*Activity:*
Among the lines of the data, copy those that hold "cyan".

START Given data

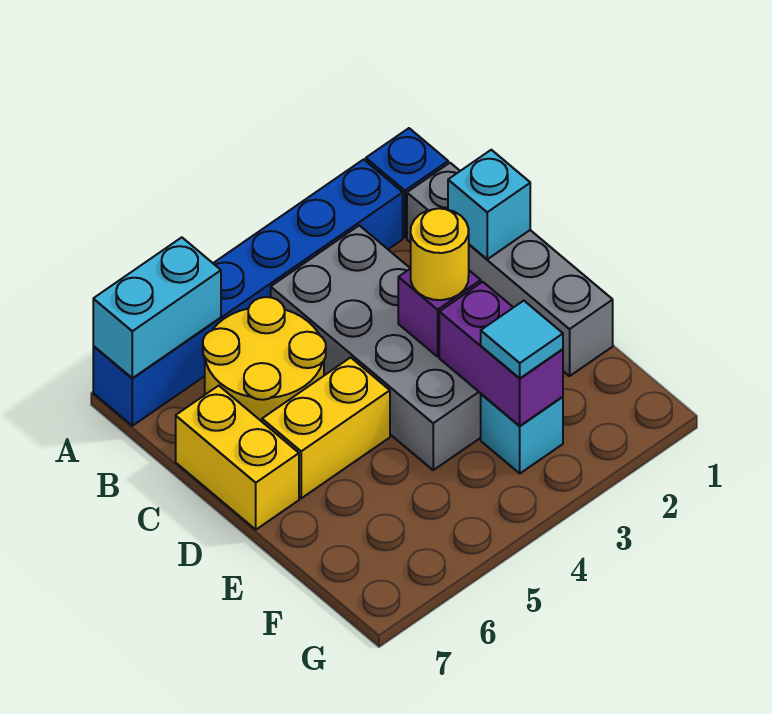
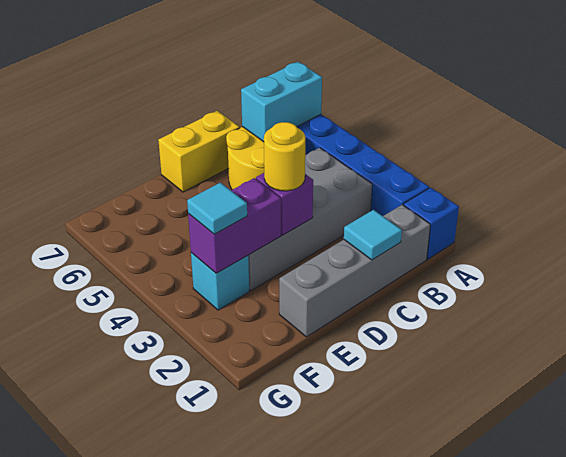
cyan brick A6:A7 level 2 -> cyan brick A6:B6 level 2
cyan brick C1 level 2 -> cyan tile C1 level 2
yellow brick D5:D6 level 1 -> none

END Given data

*Output of the task:*
cyan brick A6:A7 level 2 -> cyan brick A6:B6 level 2
cyan brick C1 level 2 -> cyan tile C1 level 2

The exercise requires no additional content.